*WORK REQUEST*. Below are the entries. Print only the lines starting at the one with "The second view lost the toy top (jet-black)" and ending at the one with "The second view lost the candle", exactly, with no pictures.

[Scene image comparisons]
- - -

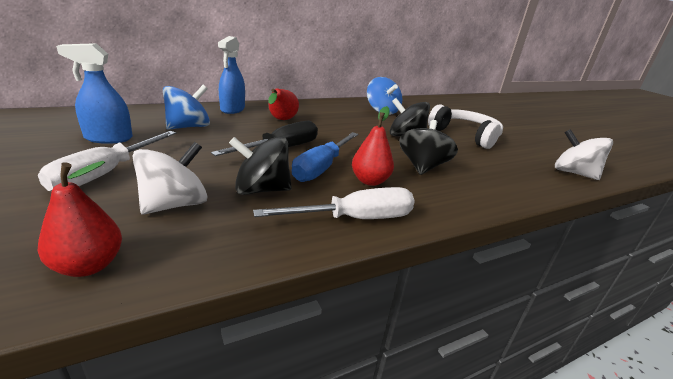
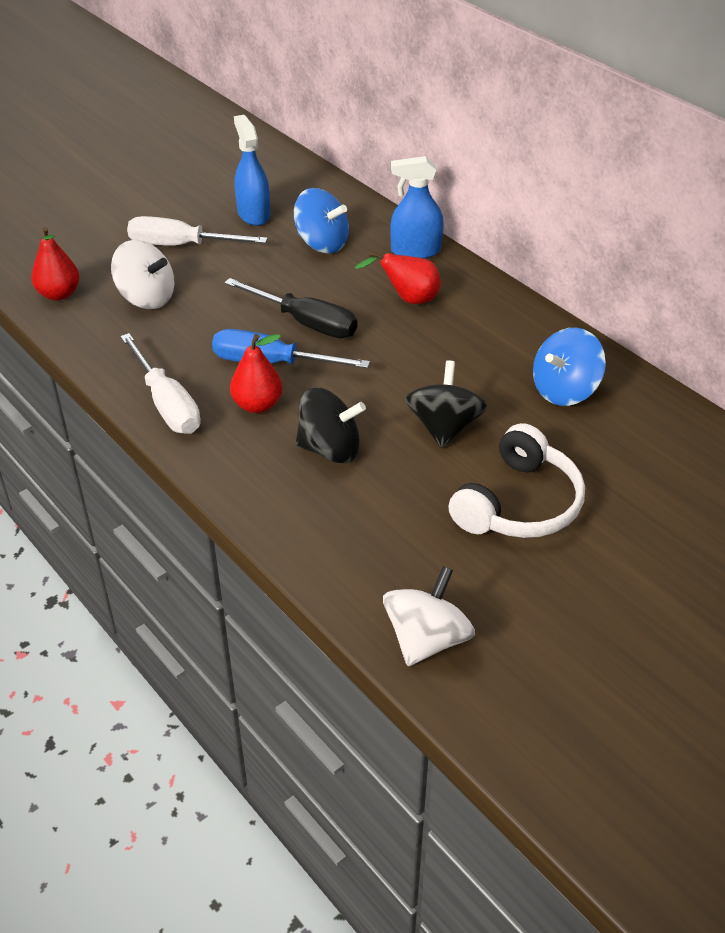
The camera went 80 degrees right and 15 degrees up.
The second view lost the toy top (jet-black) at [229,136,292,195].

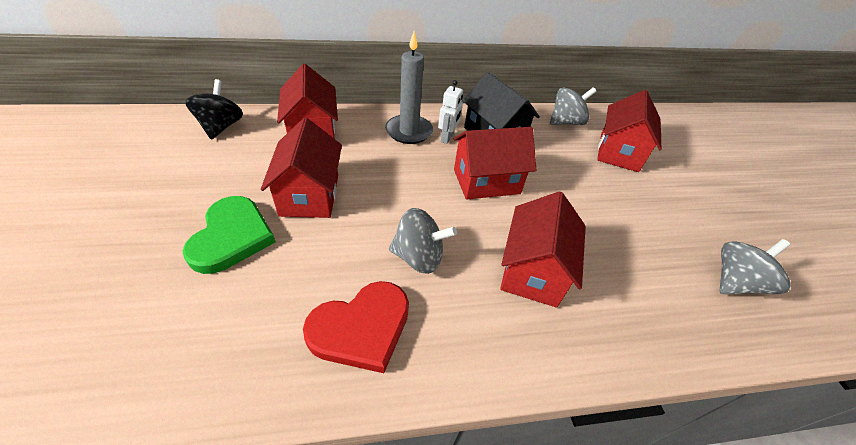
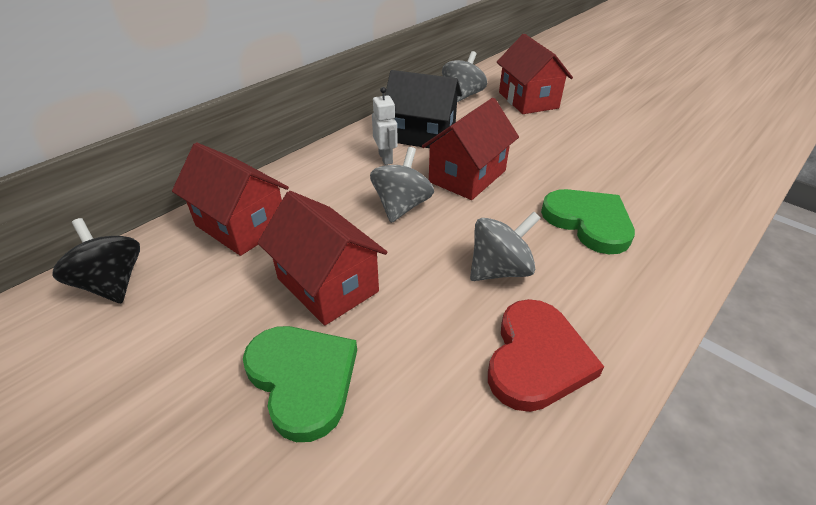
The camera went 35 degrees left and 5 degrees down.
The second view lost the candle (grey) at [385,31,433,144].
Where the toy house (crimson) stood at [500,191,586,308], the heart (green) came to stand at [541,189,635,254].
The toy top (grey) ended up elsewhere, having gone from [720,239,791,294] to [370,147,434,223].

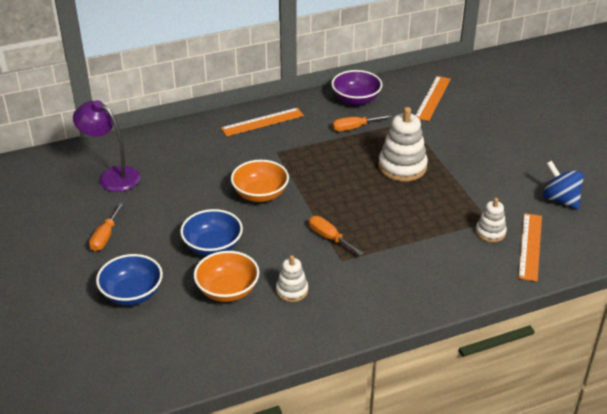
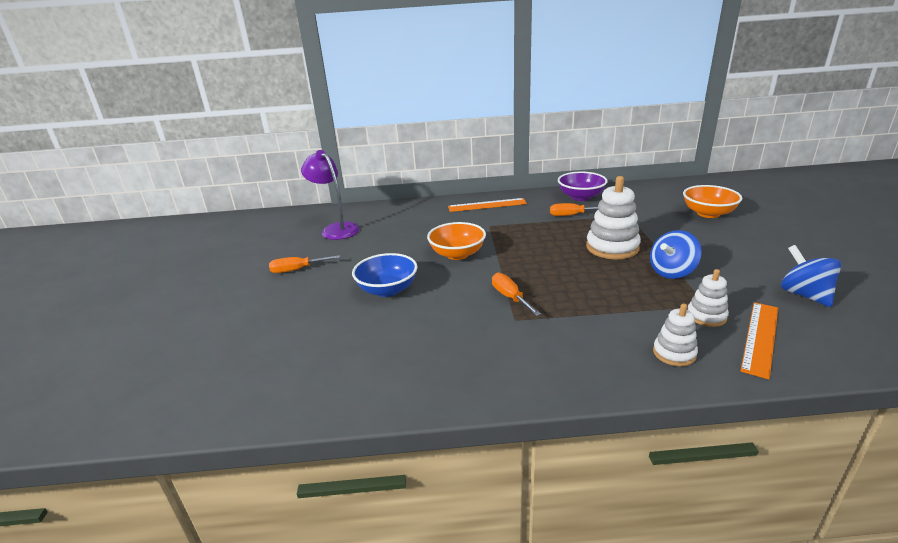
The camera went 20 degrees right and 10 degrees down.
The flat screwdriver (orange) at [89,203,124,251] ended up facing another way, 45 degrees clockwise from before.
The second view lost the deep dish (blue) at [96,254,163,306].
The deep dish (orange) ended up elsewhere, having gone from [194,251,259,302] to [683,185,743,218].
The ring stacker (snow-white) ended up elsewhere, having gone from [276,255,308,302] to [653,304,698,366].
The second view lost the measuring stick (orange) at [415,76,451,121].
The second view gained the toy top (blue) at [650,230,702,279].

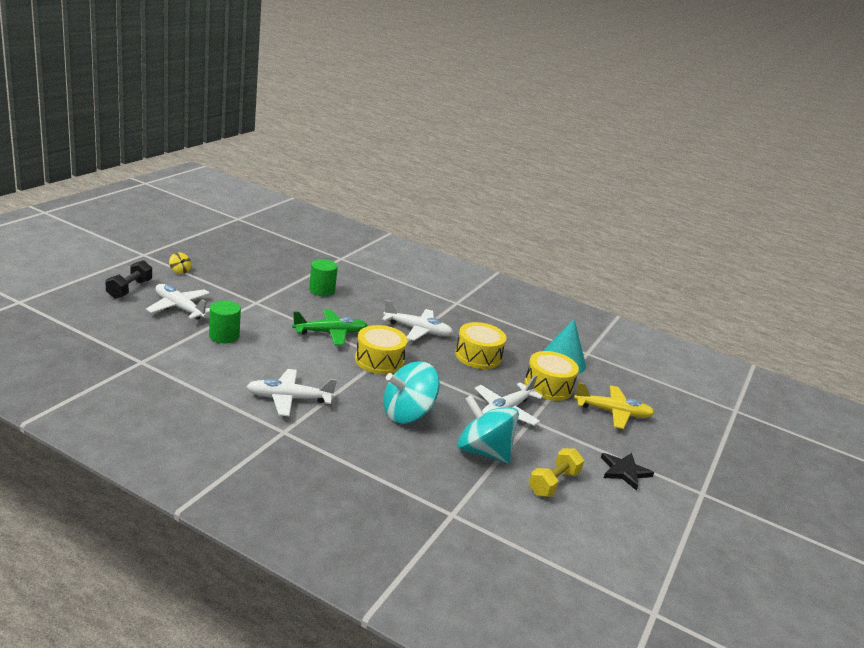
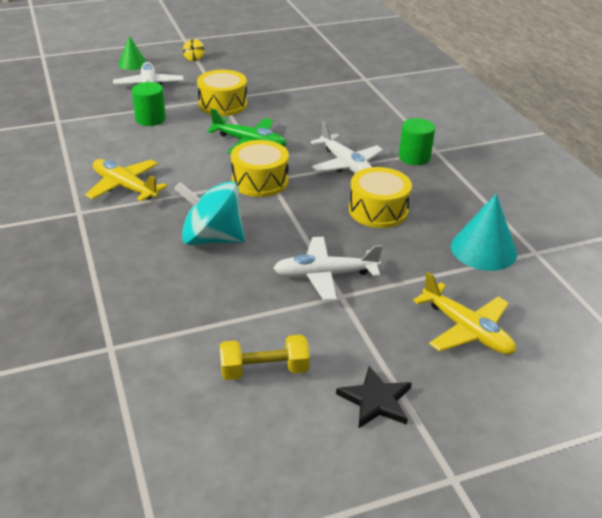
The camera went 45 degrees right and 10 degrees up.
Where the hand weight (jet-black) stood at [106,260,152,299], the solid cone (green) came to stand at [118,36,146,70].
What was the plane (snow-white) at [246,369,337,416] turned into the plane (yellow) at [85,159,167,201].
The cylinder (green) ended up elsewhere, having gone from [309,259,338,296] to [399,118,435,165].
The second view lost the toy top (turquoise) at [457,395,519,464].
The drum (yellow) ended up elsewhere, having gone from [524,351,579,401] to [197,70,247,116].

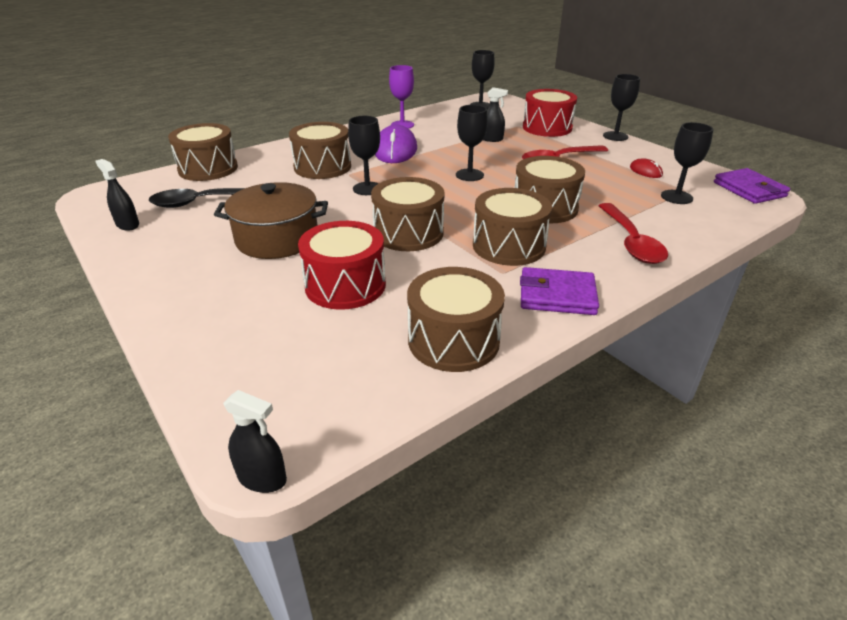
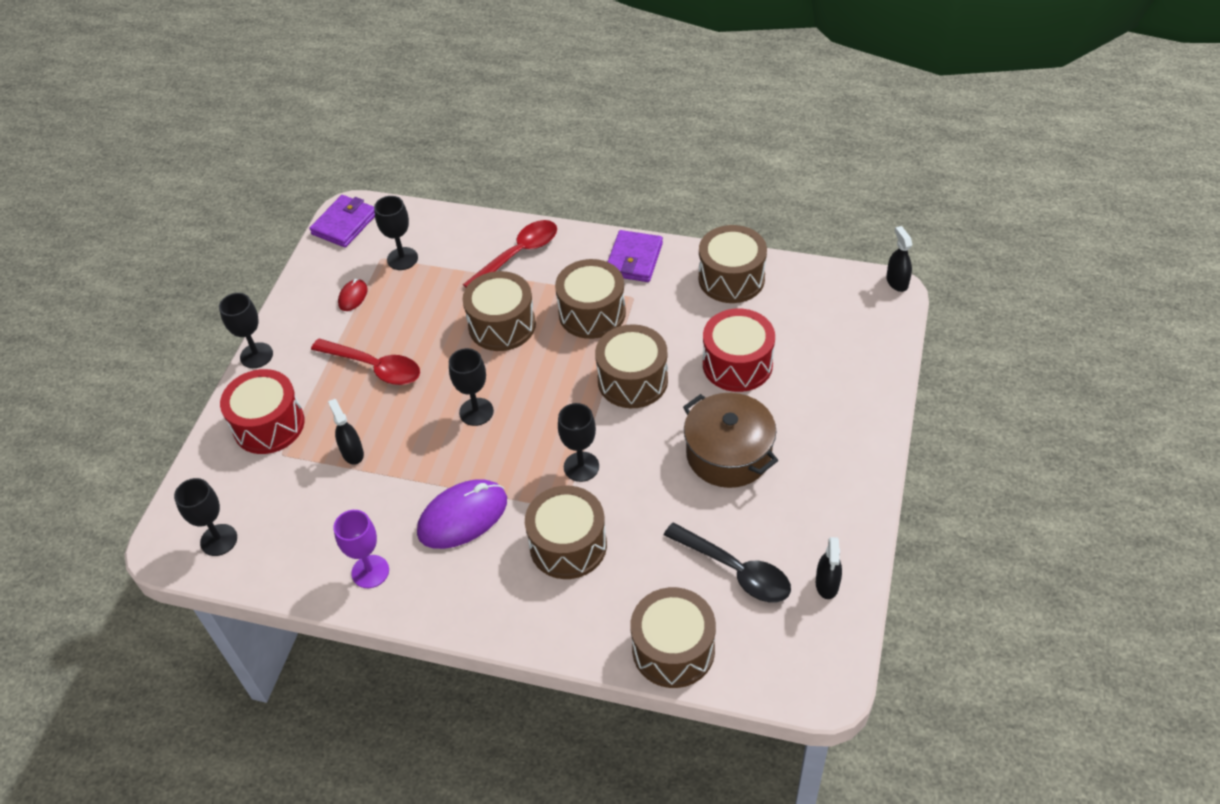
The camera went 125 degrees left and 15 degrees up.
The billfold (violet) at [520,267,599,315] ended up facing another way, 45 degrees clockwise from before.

- - -

*TASK ANSWER*.
The second view lost the toy top (jet-black) at [229,136,292,195].

The camera went 35 degrees left and 5 degrees down.
The second view lost the candle (grey) at [385,31,433,144].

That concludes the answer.